→ Input records:
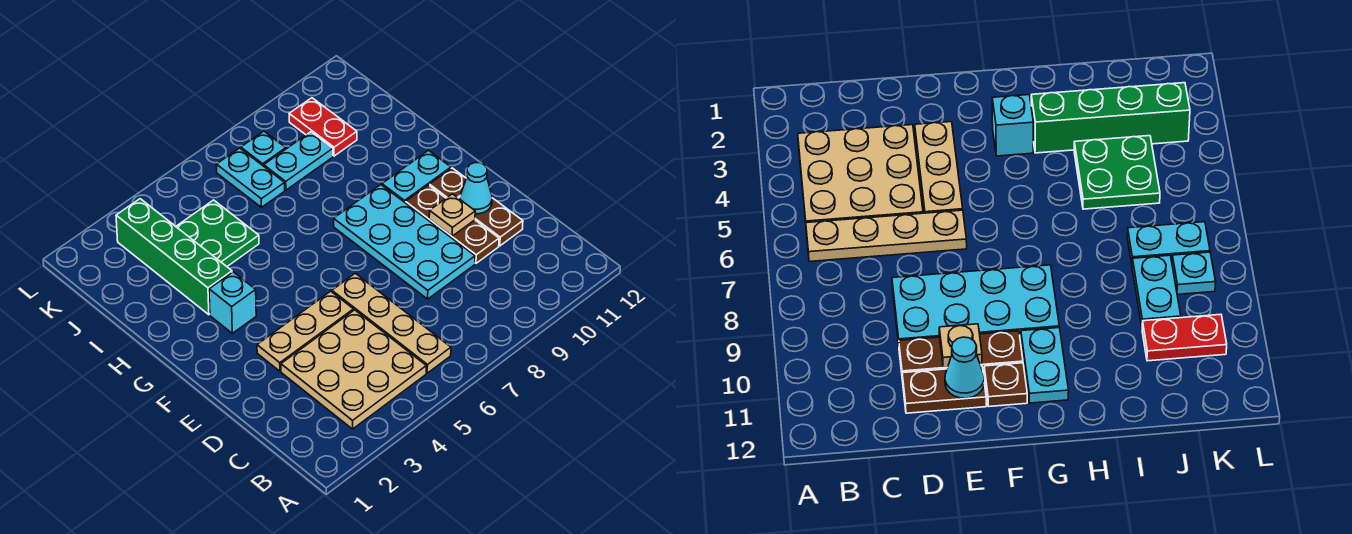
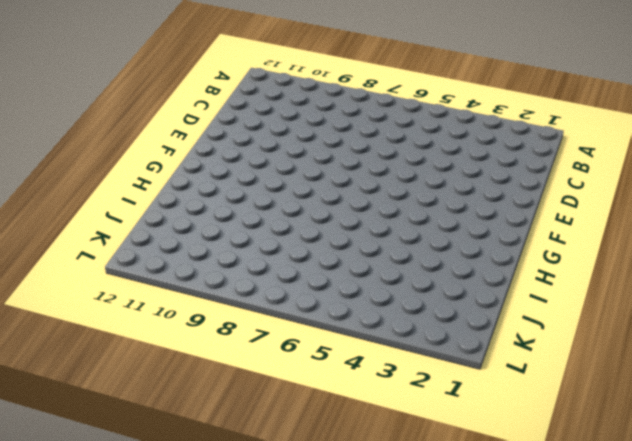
none -> tan plate B3:D5 level 1
none -> tan plate B6:E6 level 1
none -> cyan plate D8:G9 level 1

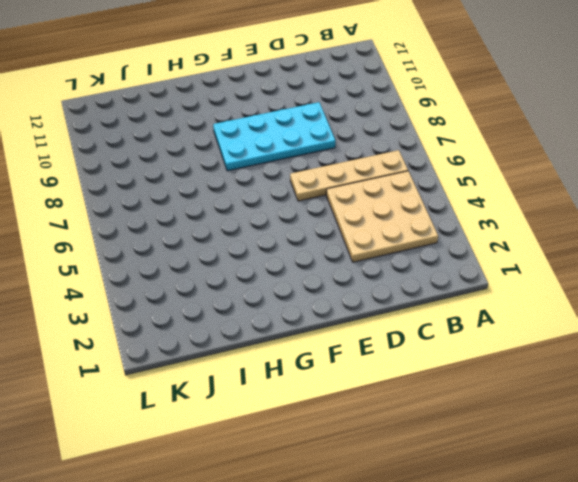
none -> brown plate D10:F10 level 1
none -> brown plate D11:E11 level 1
none -> tan plate E3:E5 level 1

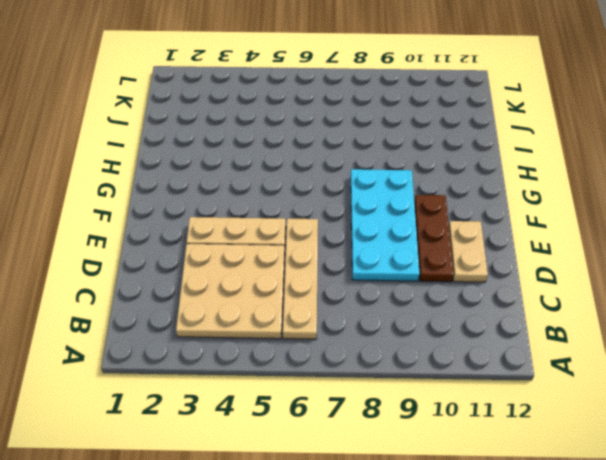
tan plate D11:E11 level 1 -> brown plate D11:E11 level 1
none -> brown plate F11 level 1
none -> cyan brick G3 level 1
none -> cyan plate G10:G11 level 1

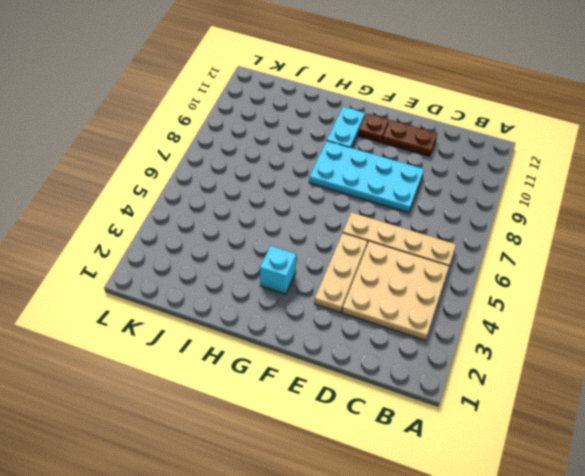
none -> brown plate D10:F10 level 1
none -> green brick H3:K3 level 1
none -> green plate I4:J5 level 1

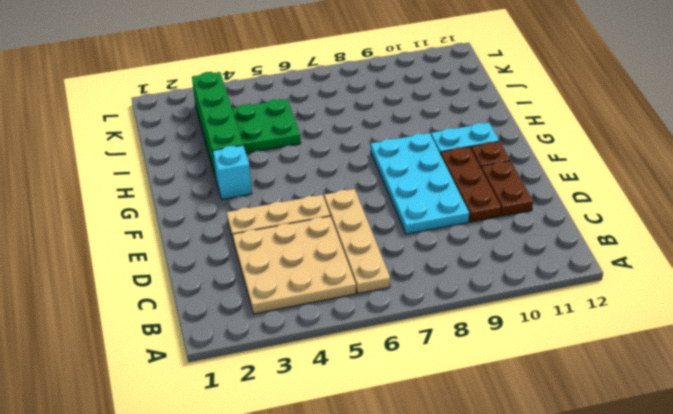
none -> cyan plate J7:K7 level 1
none -> cyan plate J8:J9 level 1
none -> red plate J10:K10 level 1

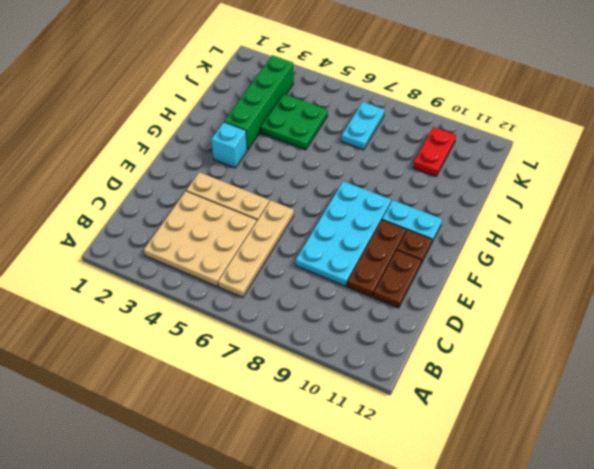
none -> cyan plate J8:J9 level 1
none -> cyan plate K8 level 1
none -> tan plate E10 level 2

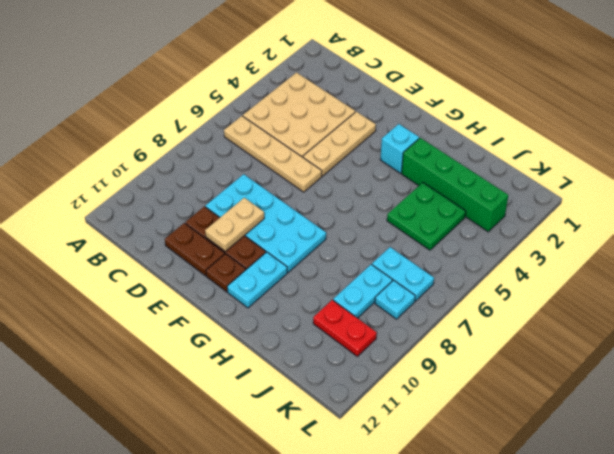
tan plate E9:E10 level 2 -> tan plate E10 level 2
none -> cyan cone E11 level 2

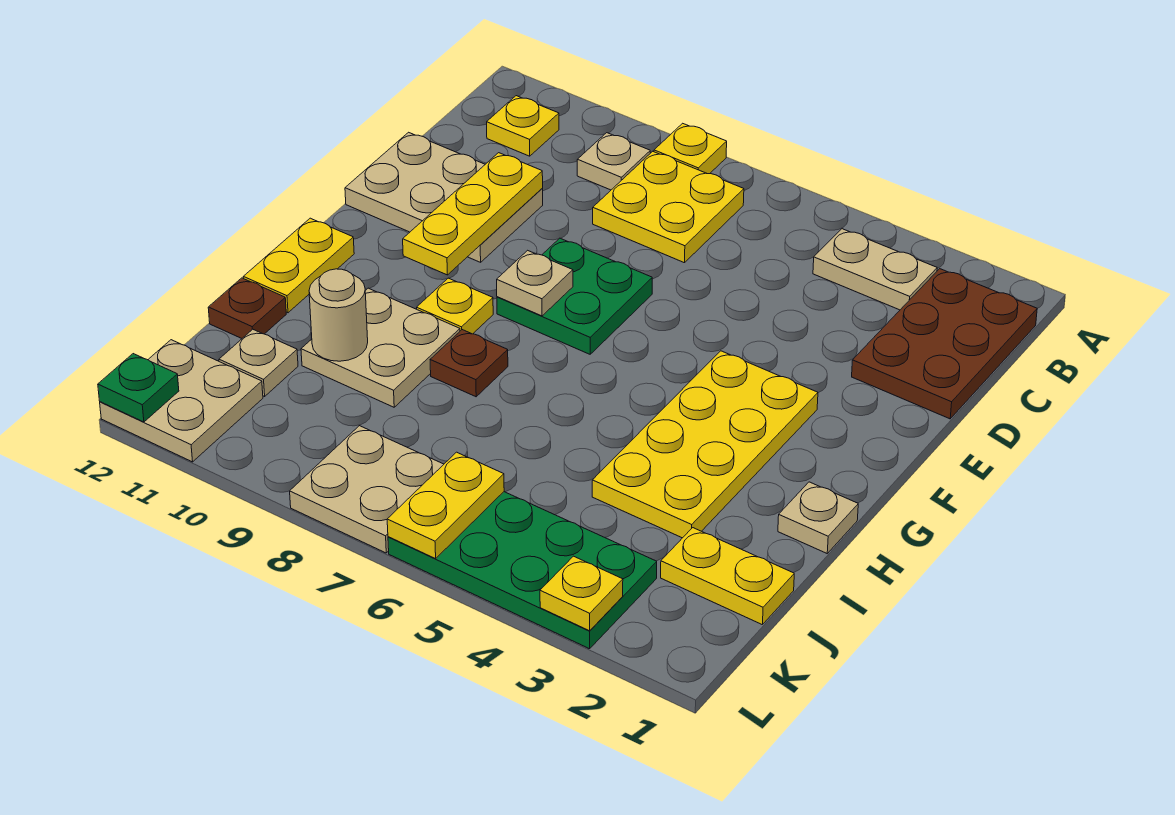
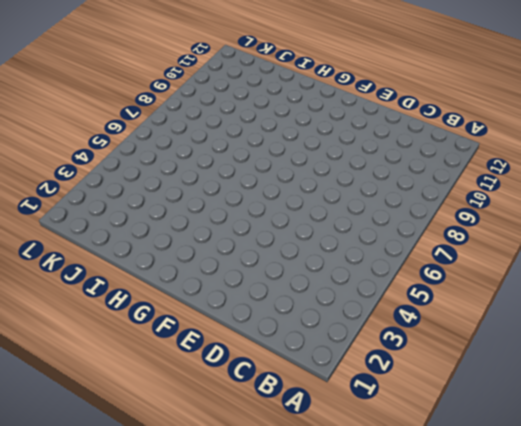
none -> yellow plate A8 level 1
none -> brown plate B1:D2 level 1
none -> tan plate B3:B4 level 1

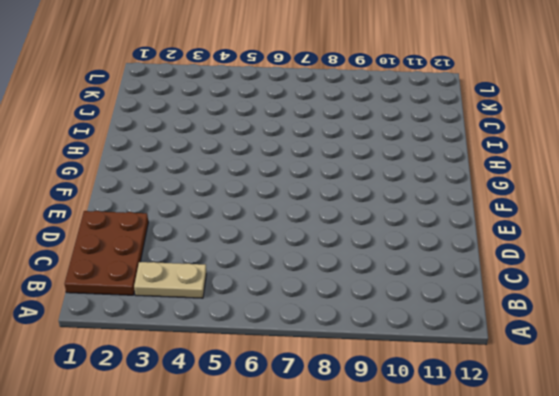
none -> yellow plate A8 level 1
none -> yellow plate B7:C8 level 1
none -> tan plate B9 level 1

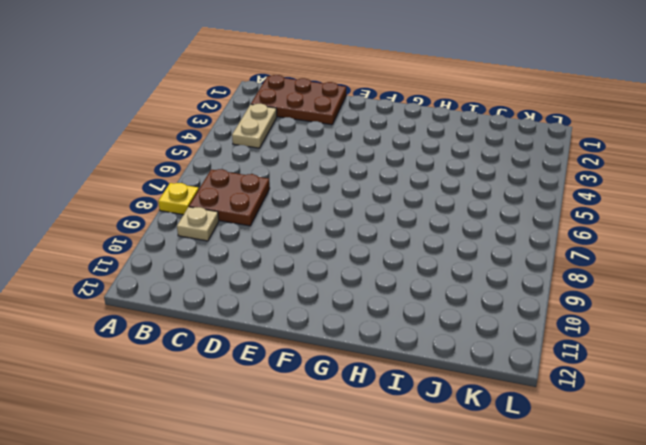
brown plate B7:C8 level 1 -> yellow plate B7:C8 level 1
none -> yellow plate B11 level 1
none -> tan plate D10:E12 level 1
none -> green plate E7:F8 level 1

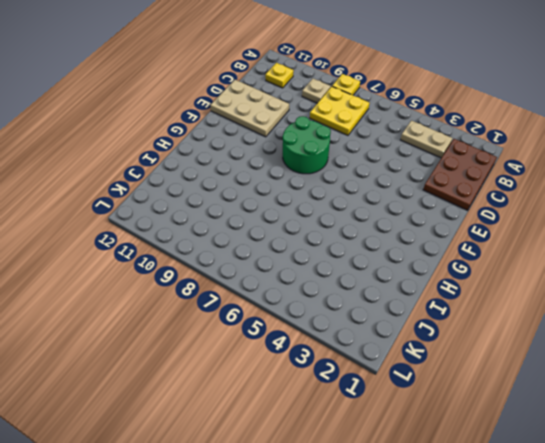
green round brick E7:F8 level 1 -> green plate E7:F8 level 1
none -> yellow plate F3:I4 level 1
none -> yellow plate G9 level 1
none -> yellow plate G12:H12 level 1

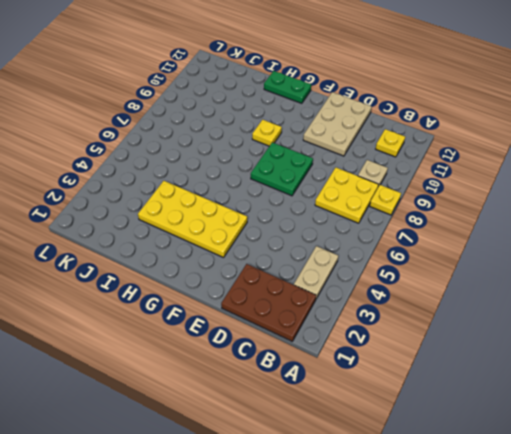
green plate G12:H12 level 1 -> yellow plate G12:H12 level 1
none -> tan plate H1 level 1
none -> brown plate H8 level 1
none -> tan plate H9:I10 level 1

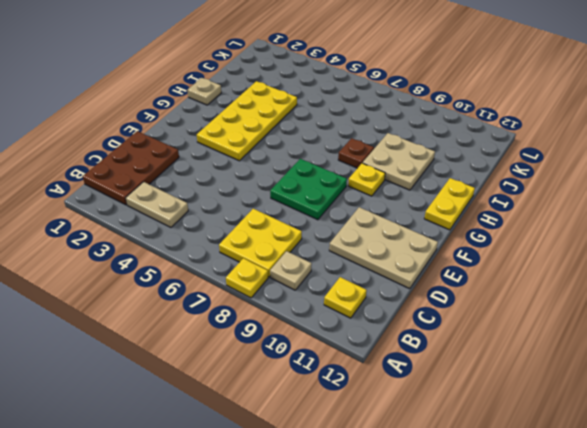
none -> brown plate I12 level 1
none -> yellow plate J1:J2 level 1
none -> tan plate J11 level 1

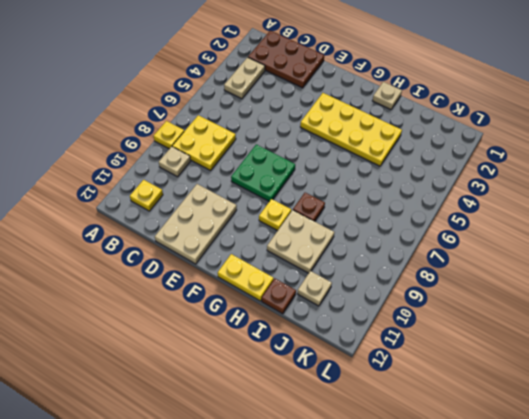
none -> yellow plate J1:J2 level 1
none -> green plate K3:L6 level 1
none -> tan plate K7:L8 level 1

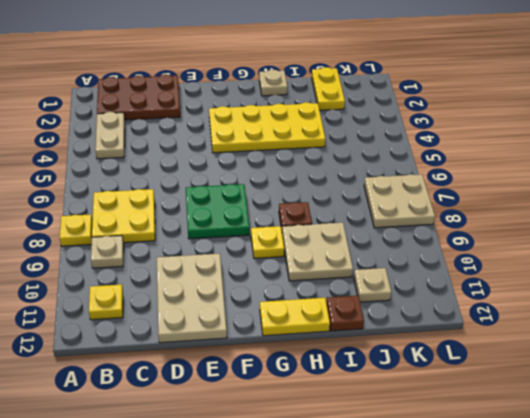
none -> green plate K3:L6 level 1
none -> tan plate K11:L12 level 1
none -> yellow plate D10:F10 level 2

→ What you should do:
Reading the records above, count the lines that include "brown" and say only how many.

→ Answer to this task:
9